*** Opening of DATA TO USE ***

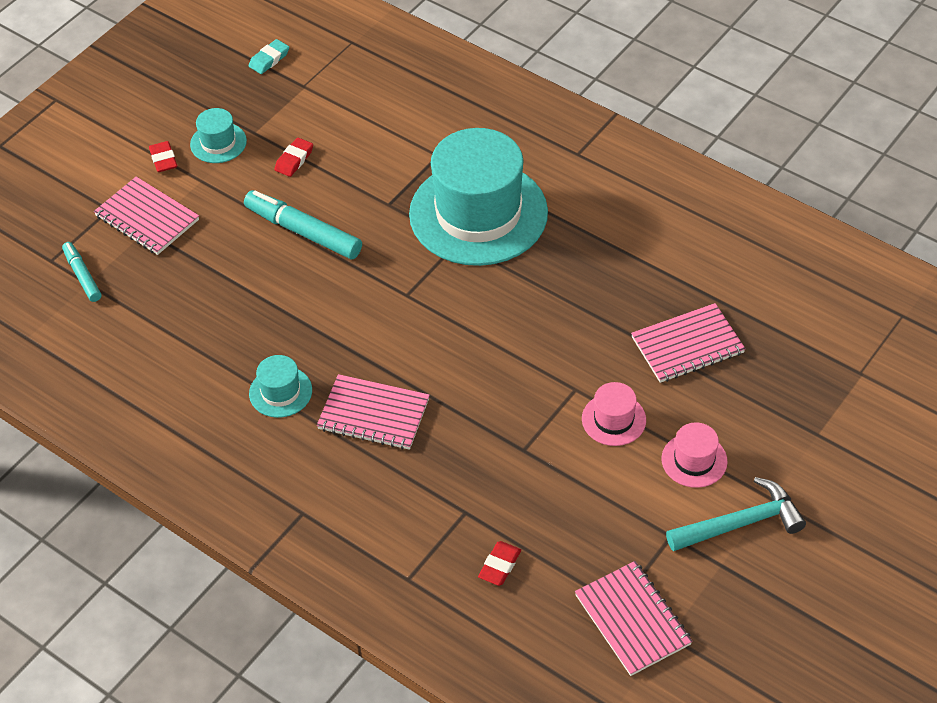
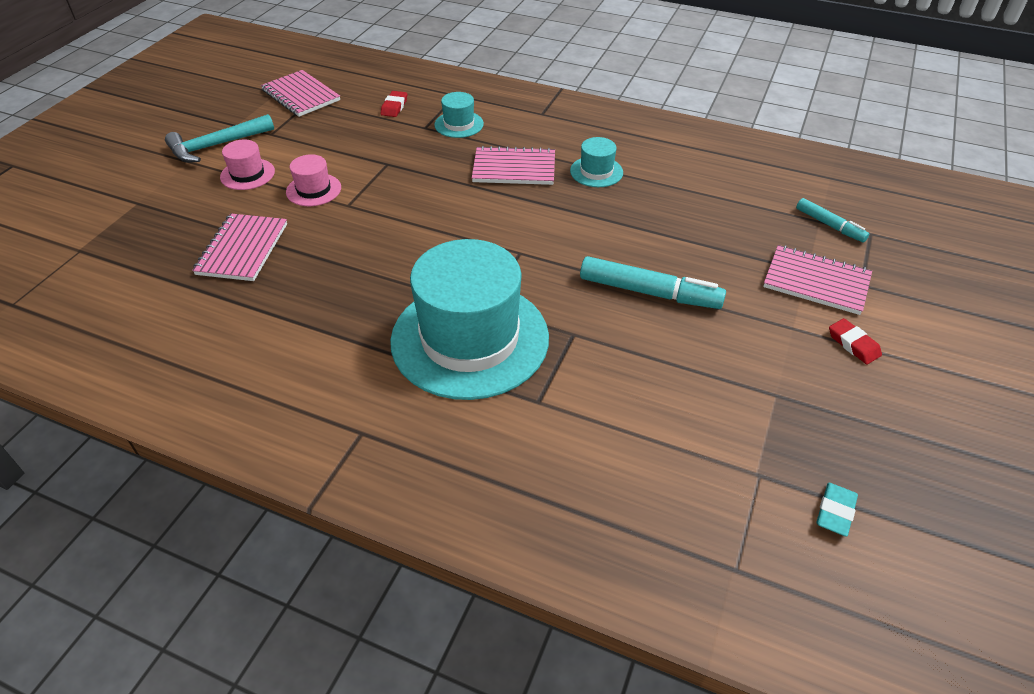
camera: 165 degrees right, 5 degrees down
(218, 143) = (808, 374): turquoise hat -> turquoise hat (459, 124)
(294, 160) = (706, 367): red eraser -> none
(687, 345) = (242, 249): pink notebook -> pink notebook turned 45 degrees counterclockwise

*** Close of DATA TO USE ***
*** Opening of DATA TO USE ***

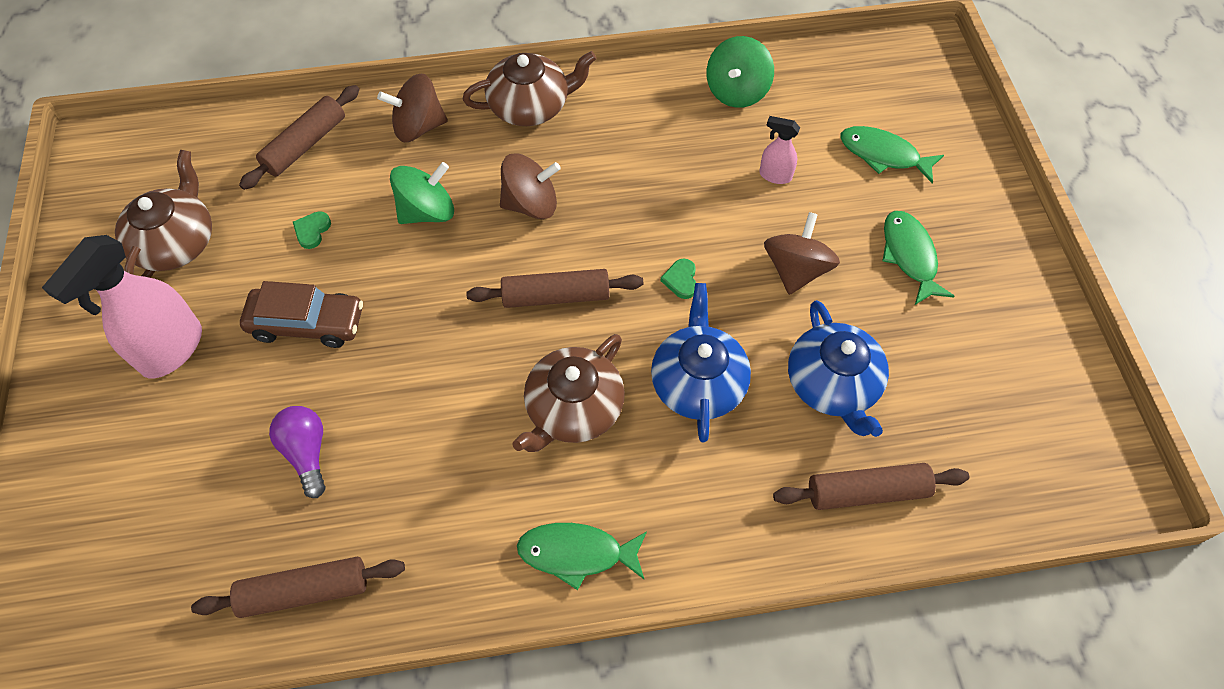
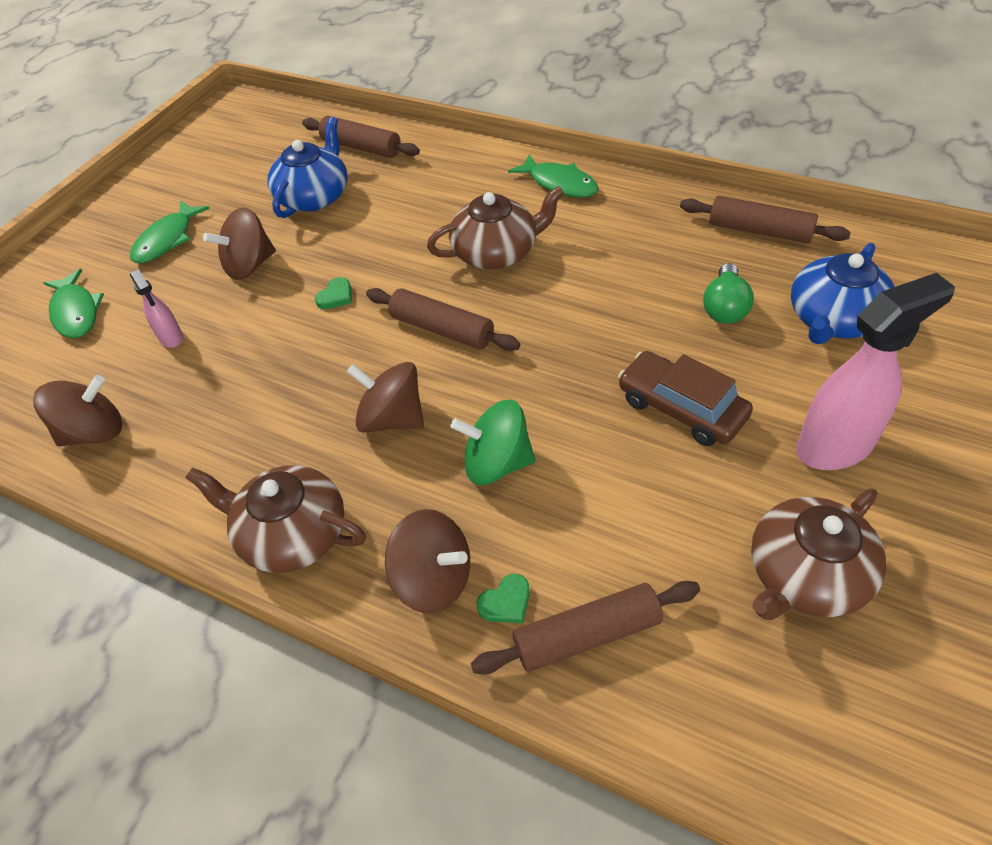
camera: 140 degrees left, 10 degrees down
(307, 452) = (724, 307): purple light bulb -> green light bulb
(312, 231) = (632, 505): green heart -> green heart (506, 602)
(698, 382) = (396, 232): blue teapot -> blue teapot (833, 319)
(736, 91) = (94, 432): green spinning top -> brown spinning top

*** Close of DATA TO USE ***

Lines wanted from the listing above: the line with "(312, 231) = (632, 505): green" up to and including the line with "(736, 91) = (94, 432): green". Please write them out exactly, adding nothing else.

(312, 231) = (632, 505): green heart -> green heart (506, 602)
(698, 382) = (396, 232): blue teapot -> blue teapot (833, 319)
(736, 91) = (94, 432): green spinning top -> brown spinning top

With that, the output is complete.